- Supplied material
[BEGIN]

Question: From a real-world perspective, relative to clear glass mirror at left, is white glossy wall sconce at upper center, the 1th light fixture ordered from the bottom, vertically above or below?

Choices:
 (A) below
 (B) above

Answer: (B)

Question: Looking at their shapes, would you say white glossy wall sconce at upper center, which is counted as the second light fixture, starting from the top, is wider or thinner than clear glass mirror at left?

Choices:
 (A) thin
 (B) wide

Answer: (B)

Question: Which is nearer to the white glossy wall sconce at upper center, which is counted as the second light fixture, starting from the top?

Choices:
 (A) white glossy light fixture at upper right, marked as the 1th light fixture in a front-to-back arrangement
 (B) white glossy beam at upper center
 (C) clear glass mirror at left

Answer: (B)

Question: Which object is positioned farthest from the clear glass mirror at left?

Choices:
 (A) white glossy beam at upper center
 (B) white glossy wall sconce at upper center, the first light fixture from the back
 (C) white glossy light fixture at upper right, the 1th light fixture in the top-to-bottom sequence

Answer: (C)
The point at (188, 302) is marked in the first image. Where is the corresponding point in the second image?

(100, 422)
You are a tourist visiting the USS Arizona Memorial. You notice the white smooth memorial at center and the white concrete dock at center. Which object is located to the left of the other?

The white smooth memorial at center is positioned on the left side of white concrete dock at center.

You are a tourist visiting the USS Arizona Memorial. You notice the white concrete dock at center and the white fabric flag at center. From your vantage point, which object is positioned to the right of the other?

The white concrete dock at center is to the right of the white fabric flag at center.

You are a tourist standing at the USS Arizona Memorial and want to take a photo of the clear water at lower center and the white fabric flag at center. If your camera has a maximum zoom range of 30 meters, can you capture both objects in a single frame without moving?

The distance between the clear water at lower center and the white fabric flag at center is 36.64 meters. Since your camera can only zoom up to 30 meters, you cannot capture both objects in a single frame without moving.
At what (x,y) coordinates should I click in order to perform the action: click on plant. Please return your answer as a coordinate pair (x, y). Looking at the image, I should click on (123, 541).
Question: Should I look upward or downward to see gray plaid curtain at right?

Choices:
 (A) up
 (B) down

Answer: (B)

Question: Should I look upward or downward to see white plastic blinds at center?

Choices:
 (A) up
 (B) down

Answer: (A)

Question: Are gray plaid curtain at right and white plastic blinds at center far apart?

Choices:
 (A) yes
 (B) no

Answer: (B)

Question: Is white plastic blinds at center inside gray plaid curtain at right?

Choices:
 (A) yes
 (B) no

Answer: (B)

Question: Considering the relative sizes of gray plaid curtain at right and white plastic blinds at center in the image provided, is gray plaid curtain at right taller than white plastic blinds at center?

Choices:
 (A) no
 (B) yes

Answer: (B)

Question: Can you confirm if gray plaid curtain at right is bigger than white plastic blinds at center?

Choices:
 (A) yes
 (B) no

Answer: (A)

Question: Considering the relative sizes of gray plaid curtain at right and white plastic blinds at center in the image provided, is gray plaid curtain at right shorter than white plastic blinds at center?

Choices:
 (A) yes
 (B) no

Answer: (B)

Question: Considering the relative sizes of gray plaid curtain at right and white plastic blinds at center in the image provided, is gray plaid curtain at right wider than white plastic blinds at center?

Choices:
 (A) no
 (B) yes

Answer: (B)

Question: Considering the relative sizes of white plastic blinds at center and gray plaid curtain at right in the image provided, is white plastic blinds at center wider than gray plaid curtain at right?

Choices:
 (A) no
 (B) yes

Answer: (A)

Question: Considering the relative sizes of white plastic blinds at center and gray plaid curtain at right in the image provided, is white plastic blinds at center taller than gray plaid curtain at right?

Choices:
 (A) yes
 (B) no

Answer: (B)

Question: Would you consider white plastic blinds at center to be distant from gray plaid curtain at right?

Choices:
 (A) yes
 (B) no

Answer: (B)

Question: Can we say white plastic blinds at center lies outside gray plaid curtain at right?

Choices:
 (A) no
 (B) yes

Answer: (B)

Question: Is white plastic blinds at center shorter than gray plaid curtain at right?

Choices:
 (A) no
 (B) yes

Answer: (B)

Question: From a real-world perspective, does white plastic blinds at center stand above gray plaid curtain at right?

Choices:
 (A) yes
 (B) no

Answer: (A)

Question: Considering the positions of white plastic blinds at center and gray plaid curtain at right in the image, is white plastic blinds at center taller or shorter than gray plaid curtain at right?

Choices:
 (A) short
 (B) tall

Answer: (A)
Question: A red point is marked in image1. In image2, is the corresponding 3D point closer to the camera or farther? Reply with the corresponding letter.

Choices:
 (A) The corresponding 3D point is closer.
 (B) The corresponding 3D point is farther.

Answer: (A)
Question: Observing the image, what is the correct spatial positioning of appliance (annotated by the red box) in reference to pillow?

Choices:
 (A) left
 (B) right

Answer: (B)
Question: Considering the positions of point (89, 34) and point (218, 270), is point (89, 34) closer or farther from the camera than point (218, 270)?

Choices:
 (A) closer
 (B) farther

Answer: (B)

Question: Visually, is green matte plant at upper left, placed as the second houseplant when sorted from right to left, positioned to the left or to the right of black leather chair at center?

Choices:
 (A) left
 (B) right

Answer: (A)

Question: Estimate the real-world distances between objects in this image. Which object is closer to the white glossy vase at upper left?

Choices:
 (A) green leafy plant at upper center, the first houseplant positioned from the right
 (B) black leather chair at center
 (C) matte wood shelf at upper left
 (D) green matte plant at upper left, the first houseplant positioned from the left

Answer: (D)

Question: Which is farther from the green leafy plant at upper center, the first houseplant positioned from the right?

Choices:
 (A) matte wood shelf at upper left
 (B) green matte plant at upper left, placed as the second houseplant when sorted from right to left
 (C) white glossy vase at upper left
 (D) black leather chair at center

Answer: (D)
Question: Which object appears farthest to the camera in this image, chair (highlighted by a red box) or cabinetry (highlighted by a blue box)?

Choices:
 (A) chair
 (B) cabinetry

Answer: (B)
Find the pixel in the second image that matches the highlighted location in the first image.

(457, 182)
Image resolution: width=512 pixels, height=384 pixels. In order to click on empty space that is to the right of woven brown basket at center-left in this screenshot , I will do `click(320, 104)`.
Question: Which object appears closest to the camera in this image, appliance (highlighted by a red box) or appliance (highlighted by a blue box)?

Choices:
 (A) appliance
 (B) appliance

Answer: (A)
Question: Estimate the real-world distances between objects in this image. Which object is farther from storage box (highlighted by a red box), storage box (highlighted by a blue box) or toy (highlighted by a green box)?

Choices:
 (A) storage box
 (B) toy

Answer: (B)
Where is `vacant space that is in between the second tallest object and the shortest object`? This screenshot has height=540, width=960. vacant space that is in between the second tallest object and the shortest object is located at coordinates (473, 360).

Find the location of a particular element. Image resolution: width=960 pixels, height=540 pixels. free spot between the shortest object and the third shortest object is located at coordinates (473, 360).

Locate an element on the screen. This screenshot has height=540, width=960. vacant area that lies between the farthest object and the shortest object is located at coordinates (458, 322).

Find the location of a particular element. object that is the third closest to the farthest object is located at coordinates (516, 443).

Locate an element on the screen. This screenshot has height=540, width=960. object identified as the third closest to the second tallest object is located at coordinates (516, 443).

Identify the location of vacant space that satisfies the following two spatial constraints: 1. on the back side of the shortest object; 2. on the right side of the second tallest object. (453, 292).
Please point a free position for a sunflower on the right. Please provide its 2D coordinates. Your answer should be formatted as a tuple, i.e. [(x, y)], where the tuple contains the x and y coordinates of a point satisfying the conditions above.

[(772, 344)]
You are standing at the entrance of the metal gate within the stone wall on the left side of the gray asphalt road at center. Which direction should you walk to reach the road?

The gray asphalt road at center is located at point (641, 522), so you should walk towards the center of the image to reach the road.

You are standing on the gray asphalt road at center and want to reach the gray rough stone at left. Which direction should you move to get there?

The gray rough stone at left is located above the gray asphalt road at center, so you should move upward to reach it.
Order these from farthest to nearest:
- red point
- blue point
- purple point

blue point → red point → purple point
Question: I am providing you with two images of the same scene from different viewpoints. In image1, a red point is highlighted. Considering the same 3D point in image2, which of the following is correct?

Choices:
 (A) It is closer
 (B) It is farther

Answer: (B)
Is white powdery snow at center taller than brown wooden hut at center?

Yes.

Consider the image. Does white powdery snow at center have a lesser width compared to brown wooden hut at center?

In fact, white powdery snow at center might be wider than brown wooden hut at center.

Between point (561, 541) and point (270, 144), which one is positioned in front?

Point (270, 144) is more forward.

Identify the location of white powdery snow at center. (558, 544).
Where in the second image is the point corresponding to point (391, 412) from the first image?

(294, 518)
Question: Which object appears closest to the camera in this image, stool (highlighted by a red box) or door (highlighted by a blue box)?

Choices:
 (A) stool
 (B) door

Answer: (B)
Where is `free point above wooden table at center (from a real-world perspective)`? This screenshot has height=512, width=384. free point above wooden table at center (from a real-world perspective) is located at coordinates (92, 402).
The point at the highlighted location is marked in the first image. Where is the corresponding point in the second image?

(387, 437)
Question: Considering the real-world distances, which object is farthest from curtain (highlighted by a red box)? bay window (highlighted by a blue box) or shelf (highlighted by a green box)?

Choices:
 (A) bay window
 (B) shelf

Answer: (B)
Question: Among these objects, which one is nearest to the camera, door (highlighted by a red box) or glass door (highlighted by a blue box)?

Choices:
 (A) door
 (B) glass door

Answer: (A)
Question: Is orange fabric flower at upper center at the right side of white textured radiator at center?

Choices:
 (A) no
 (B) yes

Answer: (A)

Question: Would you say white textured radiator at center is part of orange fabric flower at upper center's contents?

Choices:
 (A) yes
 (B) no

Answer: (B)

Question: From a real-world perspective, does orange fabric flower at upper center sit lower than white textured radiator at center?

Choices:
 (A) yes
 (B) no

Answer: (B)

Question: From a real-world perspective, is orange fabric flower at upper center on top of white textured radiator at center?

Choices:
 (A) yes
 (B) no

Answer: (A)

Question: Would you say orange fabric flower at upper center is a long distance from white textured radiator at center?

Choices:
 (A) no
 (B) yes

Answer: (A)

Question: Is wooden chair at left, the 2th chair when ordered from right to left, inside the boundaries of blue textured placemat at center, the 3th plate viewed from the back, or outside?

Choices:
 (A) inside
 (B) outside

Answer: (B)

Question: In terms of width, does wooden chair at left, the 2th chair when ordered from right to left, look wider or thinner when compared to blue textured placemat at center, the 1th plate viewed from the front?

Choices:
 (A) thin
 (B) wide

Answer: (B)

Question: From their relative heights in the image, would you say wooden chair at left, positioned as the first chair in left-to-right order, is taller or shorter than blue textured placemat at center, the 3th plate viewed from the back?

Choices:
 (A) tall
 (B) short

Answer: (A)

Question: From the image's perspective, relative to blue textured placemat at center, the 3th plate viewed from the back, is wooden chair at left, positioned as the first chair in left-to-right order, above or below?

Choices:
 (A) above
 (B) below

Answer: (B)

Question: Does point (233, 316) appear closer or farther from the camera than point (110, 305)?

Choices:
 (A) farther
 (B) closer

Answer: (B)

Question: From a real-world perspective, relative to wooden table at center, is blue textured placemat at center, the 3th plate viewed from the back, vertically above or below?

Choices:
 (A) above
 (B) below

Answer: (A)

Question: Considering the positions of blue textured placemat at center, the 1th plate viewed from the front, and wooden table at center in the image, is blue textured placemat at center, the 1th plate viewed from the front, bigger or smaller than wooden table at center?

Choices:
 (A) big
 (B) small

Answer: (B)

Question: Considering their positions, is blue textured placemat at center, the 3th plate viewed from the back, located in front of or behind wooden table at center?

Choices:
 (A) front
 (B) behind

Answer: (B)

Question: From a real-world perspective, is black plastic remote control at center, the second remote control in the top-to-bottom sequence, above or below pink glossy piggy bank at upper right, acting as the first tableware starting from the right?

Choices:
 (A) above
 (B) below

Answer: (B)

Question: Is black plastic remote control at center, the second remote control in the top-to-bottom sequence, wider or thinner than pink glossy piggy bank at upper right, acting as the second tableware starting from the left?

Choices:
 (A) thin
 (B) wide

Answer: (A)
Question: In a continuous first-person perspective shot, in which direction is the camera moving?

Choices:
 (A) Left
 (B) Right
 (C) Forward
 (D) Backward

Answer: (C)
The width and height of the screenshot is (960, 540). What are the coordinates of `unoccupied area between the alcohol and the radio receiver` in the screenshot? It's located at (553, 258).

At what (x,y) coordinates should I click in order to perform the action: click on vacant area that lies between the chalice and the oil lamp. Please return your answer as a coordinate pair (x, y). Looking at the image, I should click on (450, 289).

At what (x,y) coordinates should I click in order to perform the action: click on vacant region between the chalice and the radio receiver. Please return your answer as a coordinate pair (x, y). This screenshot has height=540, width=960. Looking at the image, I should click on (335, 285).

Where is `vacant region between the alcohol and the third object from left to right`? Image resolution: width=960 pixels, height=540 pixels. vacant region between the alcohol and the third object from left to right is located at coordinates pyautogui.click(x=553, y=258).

[END]

- What the task asks
Copy the listing from its start through the line containing "Question: Which object is", changing "sconce" to "lamp" throughout. Keep every other word unchanged.

- Response to the task
Question: From a real-world perspective, relative to clear glass mirror at left, is white glossy wall lamp at upper center, the 1th light fixture ordered from the bottom, vertically above or below?

Choices:
 (A) below
 (B) above

Answer: (B)

Question: Looking at their shapes, would you say white glossy wall lamp at upper center, which is counted as the second light fixture, starting from the top, is wider or thinner than clear glass mirror at left?

Choices:
 (A) thin
 (B) wide

Answer: (B)

Question: Which is nearer to the white glossy wall lamp at upper center, which is counted as the second light fixture, starting from the top?

Choices:
 (A) white glossy light fixture at upper right, marked as the 1th light fixture in a front-to-back arrangement
 (B) white glossy beam at upper center
 (C) clear glass mirror at left

Answer: (B)

Question: Which object is positioned farthest from the clear glass mirror at left?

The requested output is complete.